'''

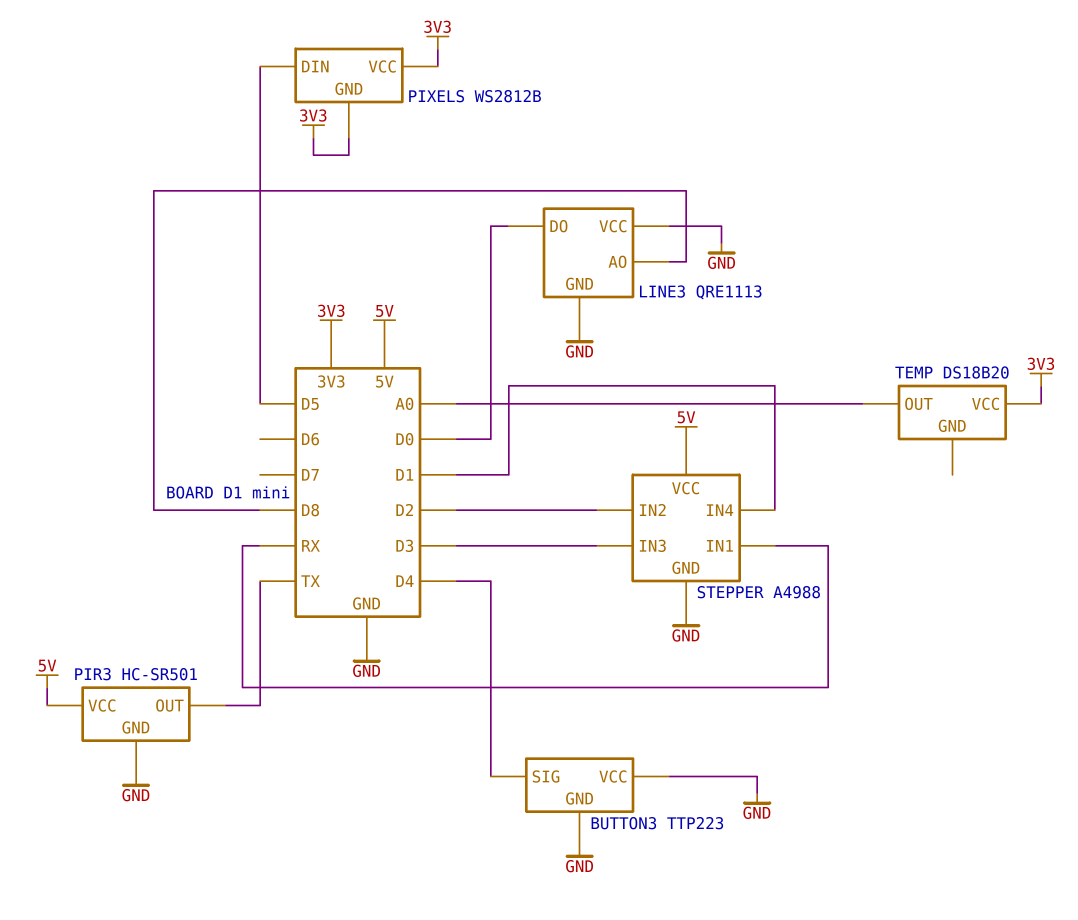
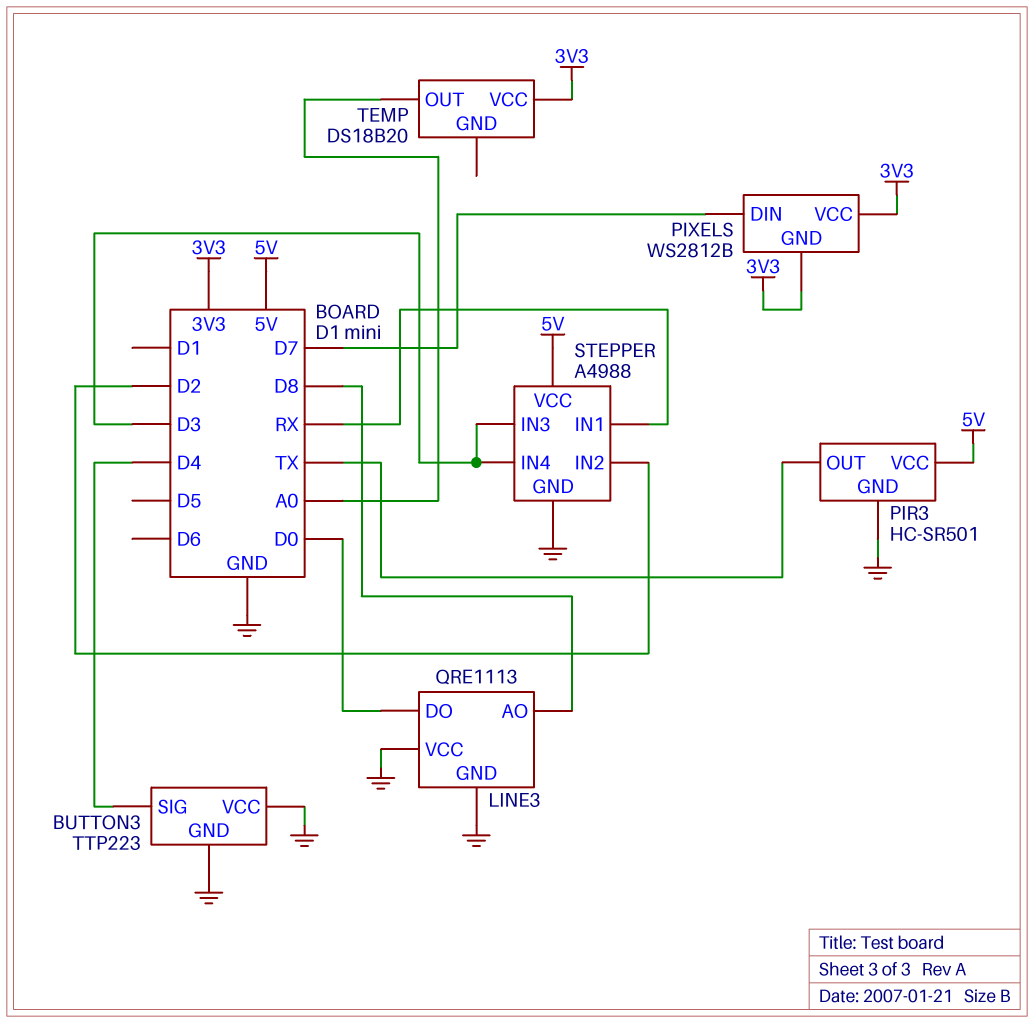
PIXELS pin DIN: D5 -> D7
STEPPER pin IN4: D1 -> D3

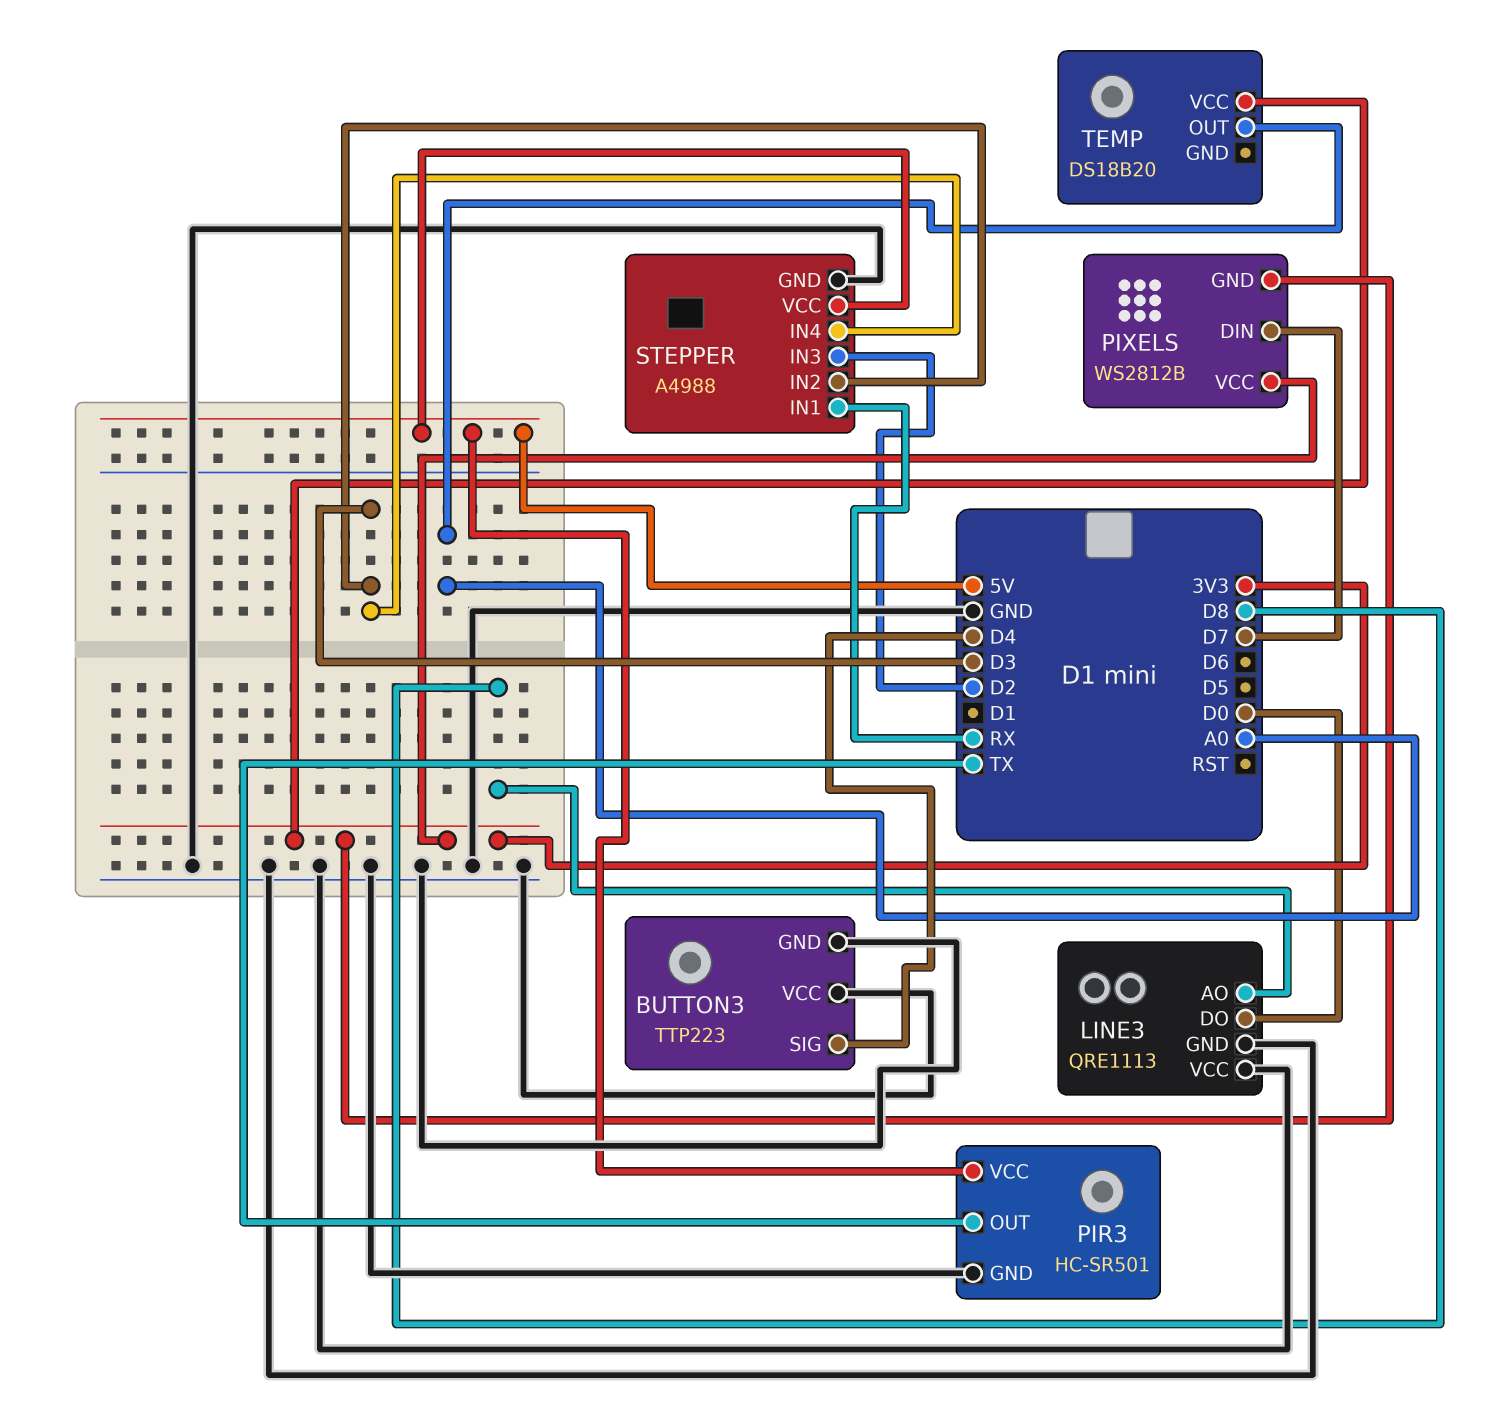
STEPPER pin IN2: D2 -> D3
STEPPER pin IN3: D3 -> D2

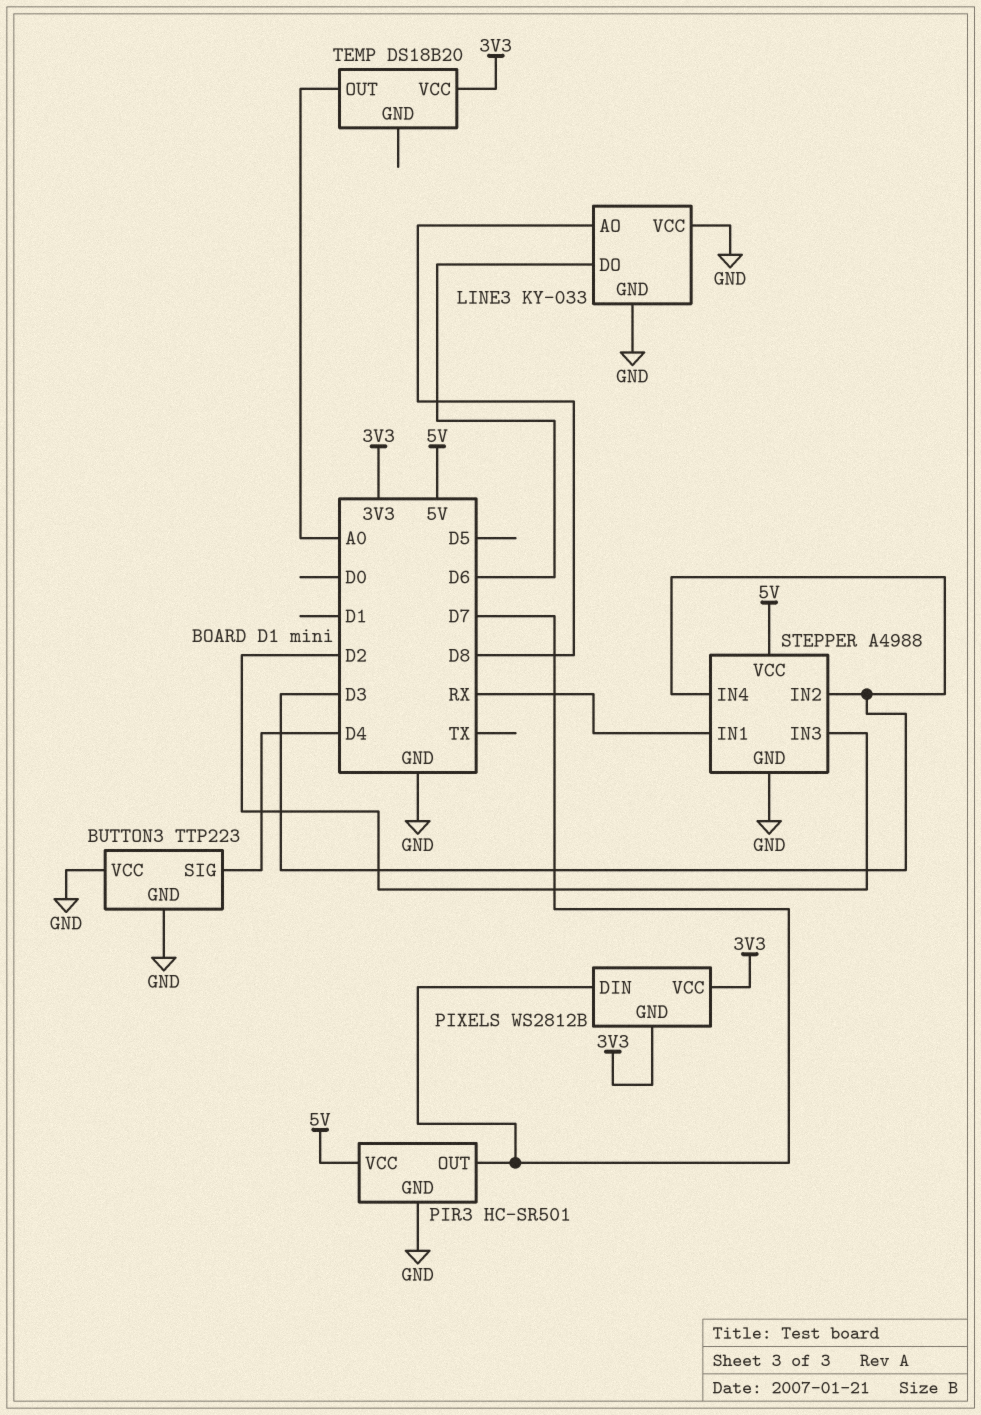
LINE3: QRE1113 -> KY-033
LINE3 pin DO: D0 -> D6
PIR3 pin OUT: TX -> D7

'''

#### [EXERCISE REQUIREMENTS]
Please show each line in the records above that contains "STEPPER".

#### [ANSWER SECTION]
STEPPER pin IN4: D1 -> D3
STEPPER pin IN2: D2 -> D3
STEPPER pin IN3: D3 -> D2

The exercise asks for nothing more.